(Stored entries)
========
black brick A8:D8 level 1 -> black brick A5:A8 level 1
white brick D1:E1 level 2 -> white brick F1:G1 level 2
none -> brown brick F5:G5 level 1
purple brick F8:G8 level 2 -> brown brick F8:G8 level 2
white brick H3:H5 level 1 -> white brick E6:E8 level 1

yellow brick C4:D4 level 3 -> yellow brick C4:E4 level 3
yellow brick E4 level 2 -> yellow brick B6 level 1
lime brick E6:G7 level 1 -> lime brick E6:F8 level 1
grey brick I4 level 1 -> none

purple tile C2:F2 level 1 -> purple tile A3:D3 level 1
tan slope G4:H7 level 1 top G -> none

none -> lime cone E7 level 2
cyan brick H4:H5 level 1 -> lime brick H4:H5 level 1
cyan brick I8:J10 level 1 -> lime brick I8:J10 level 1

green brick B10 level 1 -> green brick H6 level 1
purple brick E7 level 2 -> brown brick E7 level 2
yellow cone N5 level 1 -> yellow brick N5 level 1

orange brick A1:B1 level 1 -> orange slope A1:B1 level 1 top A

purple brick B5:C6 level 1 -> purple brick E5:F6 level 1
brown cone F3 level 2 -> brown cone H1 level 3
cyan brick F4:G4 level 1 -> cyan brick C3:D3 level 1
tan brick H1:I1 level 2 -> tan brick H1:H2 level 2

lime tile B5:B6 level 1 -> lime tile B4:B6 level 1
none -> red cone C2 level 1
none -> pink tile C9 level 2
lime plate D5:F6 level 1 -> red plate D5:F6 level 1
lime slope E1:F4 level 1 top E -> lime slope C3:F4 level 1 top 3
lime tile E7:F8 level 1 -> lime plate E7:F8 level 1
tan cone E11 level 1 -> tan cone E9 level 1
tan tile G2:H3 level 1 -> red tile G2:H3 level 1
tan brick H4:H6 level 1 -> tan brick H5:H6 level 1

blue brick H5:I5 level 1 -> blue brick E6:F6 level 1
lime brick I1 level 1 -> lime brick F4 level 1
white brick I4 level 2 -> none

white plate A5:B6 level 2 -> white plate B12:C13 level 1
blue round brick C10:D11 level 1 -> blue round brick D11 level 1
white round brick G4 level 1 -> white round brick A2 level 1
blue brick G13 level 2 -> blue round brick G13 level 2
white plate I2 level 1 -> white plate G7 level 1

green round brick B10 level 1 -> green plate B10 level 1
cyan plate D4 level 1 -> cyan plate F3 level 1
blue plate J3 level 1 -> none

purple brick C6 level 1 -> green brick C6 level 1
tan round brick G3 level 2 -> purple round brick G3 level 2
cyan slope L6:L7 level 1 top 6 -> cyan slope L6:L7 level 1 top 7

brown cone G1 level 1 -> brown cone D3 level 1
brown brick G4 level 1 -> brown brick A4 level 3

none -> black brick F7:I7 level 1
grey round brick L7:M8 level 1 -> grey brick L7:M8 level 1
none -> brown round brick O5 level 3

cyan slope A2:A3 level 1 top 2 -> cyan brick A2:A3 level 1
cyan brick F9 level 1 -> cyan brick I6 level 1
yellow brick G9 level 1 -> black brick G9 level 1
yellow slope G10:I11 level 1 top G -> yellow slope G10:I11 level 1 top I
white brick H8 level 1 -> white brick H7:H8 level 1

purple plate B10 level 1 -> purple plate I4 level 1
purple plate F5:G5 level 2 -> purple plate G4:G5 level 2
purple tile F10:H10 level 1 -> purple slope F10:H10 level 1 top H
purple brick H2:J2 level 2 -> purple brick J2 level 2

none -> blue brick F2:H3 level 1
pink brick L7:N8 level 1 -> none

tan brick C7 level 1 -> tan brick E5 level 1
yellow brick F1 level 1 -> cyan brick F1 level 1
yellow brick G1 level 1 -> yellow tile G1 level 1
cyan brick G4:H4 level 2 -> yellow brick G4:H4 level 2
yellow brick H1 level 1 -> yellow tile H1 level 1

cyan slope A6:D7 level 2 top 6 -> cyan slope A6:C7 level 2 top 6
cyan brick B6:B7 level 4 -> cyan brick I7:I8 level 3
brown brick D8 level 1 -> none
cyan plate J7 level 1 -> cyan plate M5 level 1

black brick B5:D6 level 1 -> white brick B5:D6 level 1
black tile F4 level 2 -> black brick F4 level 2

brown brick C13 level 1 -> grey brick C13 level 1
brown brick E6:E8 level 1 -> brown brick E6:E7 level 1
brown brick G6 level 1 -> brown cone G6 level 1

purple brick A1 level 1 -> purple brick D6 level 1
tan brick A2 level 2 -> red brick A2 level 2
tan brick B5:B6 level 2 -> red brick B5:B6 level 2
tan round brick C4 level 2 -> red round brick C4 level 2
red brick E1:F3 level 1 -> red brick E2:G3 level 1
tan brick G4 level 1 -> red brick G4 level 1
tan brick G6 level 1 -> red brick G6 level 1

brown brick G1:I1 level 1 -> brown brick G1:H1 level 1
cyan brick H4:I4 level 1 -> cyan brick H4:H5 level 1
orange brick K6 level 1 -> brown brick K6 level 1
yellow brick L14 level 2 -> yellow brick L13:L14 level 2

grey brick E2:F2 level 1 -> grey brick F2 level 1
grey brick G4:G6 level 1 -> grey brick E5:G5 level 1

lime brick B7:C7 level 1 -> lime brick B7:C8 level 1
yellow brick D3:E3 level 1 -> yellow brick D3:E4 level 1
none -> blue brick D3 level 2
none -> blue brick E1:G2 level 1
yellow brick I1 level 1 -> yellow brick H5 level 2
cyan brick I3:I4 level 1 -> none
========
[Work order]
Return all of the lines above exactly, with none omitted.

[Final answer]
black brick A8:D8 level 1 -> black brick A5:A8 level 1
white brick D1:E1 level 2 -> white brick F1:G1 level 2
none -> brown brick F5:G5 level 1
purple brick F8:G8 level 2 -> brown brick F8:G8 level 2
white brick H3:H5 level 1 -> white brick E6:E8 level 1

yellow brick C4:D4 level 3 -> yellow brick C4:E4 level 3
yellow brick E4 level 2 -> yellow brick B6 level 1
lime brick E6:G7 level 1 -> lime brick E6:F8 level 1
grey brick I4 level 1 -> none

purple tile C2:F2 level 1 -> purple tile A3:D3 level 1
tan slope G4:H7 level 1 top G -> none

none -> lime cone E7 level 2
cyan brick H4:H5 level 1 -> lime brick H4:H5 level 1
cyan brick I8:J10 level 1 -> lime brick I8:J10 level 1

green brick B10 level 1 -> green brick H6 level 1
purple brick E7 level 2 -> brown brick E7 level 2
yellow cone N5 level 1 -> yellow brick N5 level 1

orange brick A1:B1 level 1 -> orange slope A1:B1 level 1 top A

purple brick B5:C6 level 1 -> purple brick E5:F6 level 1
brown cone F3 level 2 -> brown cone H1 level 3
cyan brick F4:G4 level 1 -> cyan brick C3:D3 level 1
tan brick H1:I1 level 2 -> tan brick H1:H2 level 2

lime tile B5:B6 level 1 -> lime tile B4:B6 level 1
none -> red cone C2 level 1
none -> pink tile C9 level 2
lime plate D5:F6 level 1 -> red plate D5:F6 level 1
lime slope E1:F4 level 1 top E -> lime slope C3:F4 level 1 top 3
lime tile E7:F8 level 1 -> lime plate E7:F8 level 1
tan cone E11 level 1 -> tan cone E9 level 1
tan tile G2:H3 level 1 -> red tile G2:H3 level 1
tan brick H4:H6 level 1 -> tan brick H5:H6 level 1

blue brick H5:I5 level 1 -> blue brick E6:F6 level 1
lime brick I1 level 1 -> lime brick F4 level 1
white brick I4 level 2 -> none

white plate A5:B6 level 2 -> white plate B12:C13 level 1
blue round brick C10:D11 level 1 -> blue round brick D11 level 1
white round brick G4 level 1 -> white round brick A2 level 1
blue brick G13 level 2 -> blue round brick G13 level 2
white plate I2 level 1 -> white plate G7 level 1

green round brick B10 level 1 -> green plate B10 level 1
cyan plate D4 level 1 -> cyan plate F3 level 1
blue plate J3 level 1 -> none

purple brick C6 level 1 -> green brick C6 level 1
tan round brick G3 level 2 -> purple round brick G3 level 2
cyan slope L6:L7 level 1 top 6 -> cyan slope L6:L7 level 1 top 7

brown cone G1 level 1 -> brown cone D3 level 1
brown brick G4 level 1 -> brown brick A4 level 3

none -> black brick F7:I7 level 1
grey round brick L7:M8 level 1 -> grey brick L7:M8 level 1
none -> brown round brick O5 level 3

cyan slope A2:A3 level 1 top 2 -> cyan brick A2:A3 level 1
cyan brick F9 level 1 -> cyan brick I6 level 1
yellow brick G9 level 1 -> black brick G9 level 1
yellow slope G10:I11 level 1 top G -> yellow slope G10:I11 level 1 top I
white brick H8 level 1 -> white brick H7:H8 level 1

purple plate B10 level 1 -> purple plate I4 level 1
purple plate F5:G5 level 2 -> purple plate G4:G5 level 2
purple tile F10:H10 level 1 -> purple slope F10:H10 level 1 top H
purple brick H2:J2 level 2 -> purple brick J2 level 2

none -> blue brick F2:H3 level 1
pink brick L7:N8 level 1 -> none

tan brick C7 level 1 -> tan brick E5 level 1
yellow brick F1 level 1 -> cyan brick F1 level 1
yellow brick G1 level 1 -> yellow tile G1 level 1
cyan brick G4:H4 level 2 -> yellow brick G4:H4 level 2
yellow brick H1 level 1 -> yellow tile H1 level 1

cyan slope A6:D7 level 2 top 6 -> cyan slope A6:C7 level 2 top 6
cyan brick B6:B7 level 4 -> cyan brick I7:I8 level 3
brown brick D8 level 1 -> none
cyan plate J7 level 1 -> cyan plate M5 level 1

black brick B5:D6 level 1 -> white brick B5:D6 level 1
black tile F4 level 2 -> black brick F4 level 2

brown brick C13 level 1 -> grey brick C13 level 1
brown brick E6:E8 level 1 -> brown brick E6:E7 level 1
brown brick G6 level 1 -> brown cone G6 level 1

purple brick A1 level 1 -> purple brick D6 level 1
tan brick A2 level 2 -> red brick A2 level 2
tan brick B5:B6 level 2 -> red brick B5:B6 level 2
tan round brick C4 level 2 -> red round brick C4 level 2
red brick E1:F3 level 1 -> red brick E2:G3 level 1
tan brick G4 level 1 -> red brick G4 level 1
tan brick G6 level 1 -> red brick G6 level 1

brown brick G1:I1 level 1 -> brown brick G1:H1 level 1
cyan brick H4:I4 level 1 -> cyan brick H4:H5 level 1
orange brick K6 level 1 -> brown brick K6 level 1
yellow brick L14 level 2 -> yellow brick L13:L14 level 2

grey brick E2:F2 level 1 -> grey brick F2 level 1
grey brick G4:G6 level 1 -> grey brick E5:G5 level 1

lime brick B7:C7 level 1 -> lime brick B7:C8 level 1
yellow brick D3:E3 level 1 -> yellow brick D3:E4 level 1
none -> blue brick D3 level 2
none -> blue brick E1:G2 level 1
yellow brick I1 level 1 -> yellow brick H5 level 2
cyan brick I3:I4 level 1 -> none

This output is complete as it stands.